* [INPUT MATERIAL]:
-- Opening Marker --

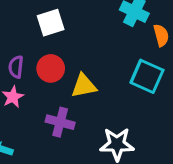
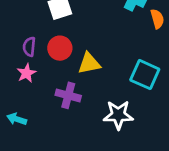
cyan square: (147, 76) -> (145, 75), moved

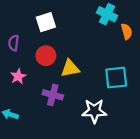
purple semicircle: (29, 47) -> (14, 43), moved
cyan square: (145, 75) -> (116, 78), turned -30

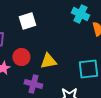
red circle: (46, 56) -> (21, 57), moved

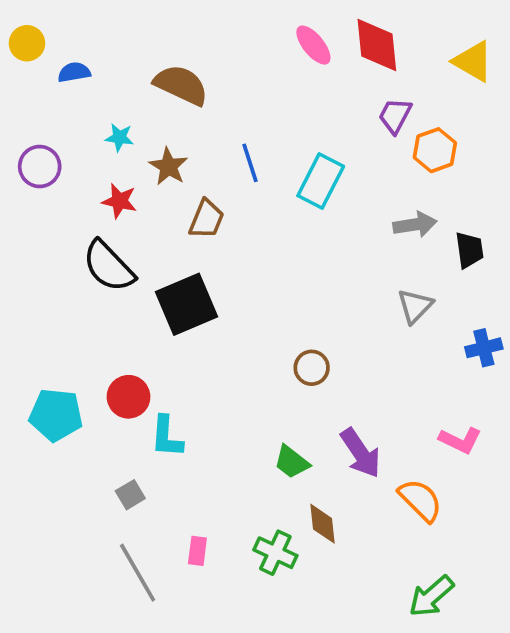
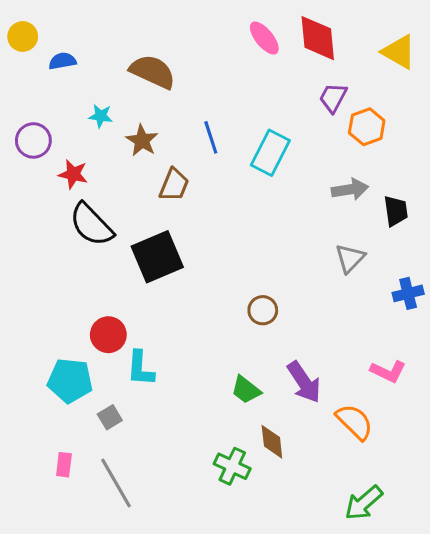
red star: (119, 201) -> (73, 174), moved
cyan pentagon: (56, 415) -> (70, 381), moved
pink rectangle: (197, 551) -> (64, 465), moved

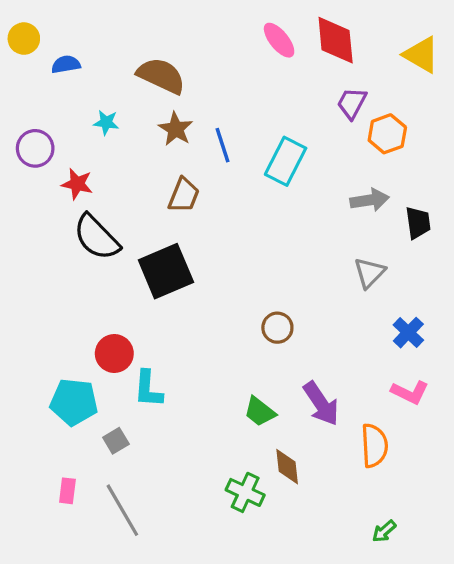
brown star: (142, 140) -> (176, 129), moved
blue cross: (408, 293) -> (408, 333), moved, turned -32
orange semicircle: (355, 422) -> (374, 446), turned 42
green arrow: (364, 503) -> (384, 531), size x0.6

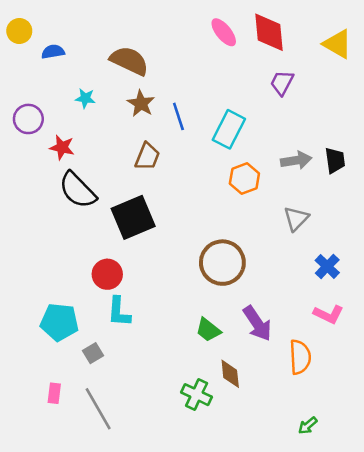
orange hexagon: (387, 134) -> (244, 178), moved
black trapezoid: (418, 223) -> (335, 160), moved
brown circle: (277, 328) -> (222, 263), size x1.8
red circle: (114, 354) -> (107, 274), moved

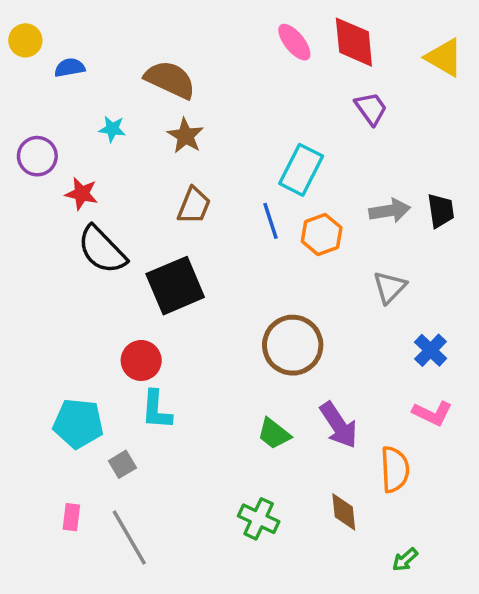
purple trapezoid: (282, 83) -> (371, 108), turned 116
blue line: (178, 116) -> (271, 221), moved
brown diamond: (230, 374) -> (344, 512), moved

-- Closing Marker --

In the copy you write, the data above must appear exactly, with no pictures.

cyan square: (147, 76) -> (145, 75), moved

purple semicircle: (29, 47) -> (14, 43), moved
cyan square: (145, 75) -> (116, 78), turned -30

red circle: (46, 56) -> (21, 57), moved

red star: (119, 201) -> (73, 174), moved
cyan pentagon: (56, 415) -> (70, 381), moved
pink rectangle: (197, 551) -> (64, 465), moved

brown star: (142, 140) -> (176, 129), moved
blue cross: (408, 293) -> (408, 333), moved, turned -32
orange semicircle: (355, 422) -> (374, 446), turned 42
green arrow: (364, 503) -> (384, 531), size x0.6

orange hexagon: (387, 134) -> (244, 178), moved
black trapezoid: (418, 223) -> (335, 160), moved
brown circle: (277, 328) -> (222, 263), size x1.8
red circle: (114, 354) -> (107, 274), moved

purple trapezoid: (282, 83) -> (371, 108), turned 116
blue line: (178, 116) -> (271, 221), moved
brown diamond: (230, 374) -> (344, 512), moved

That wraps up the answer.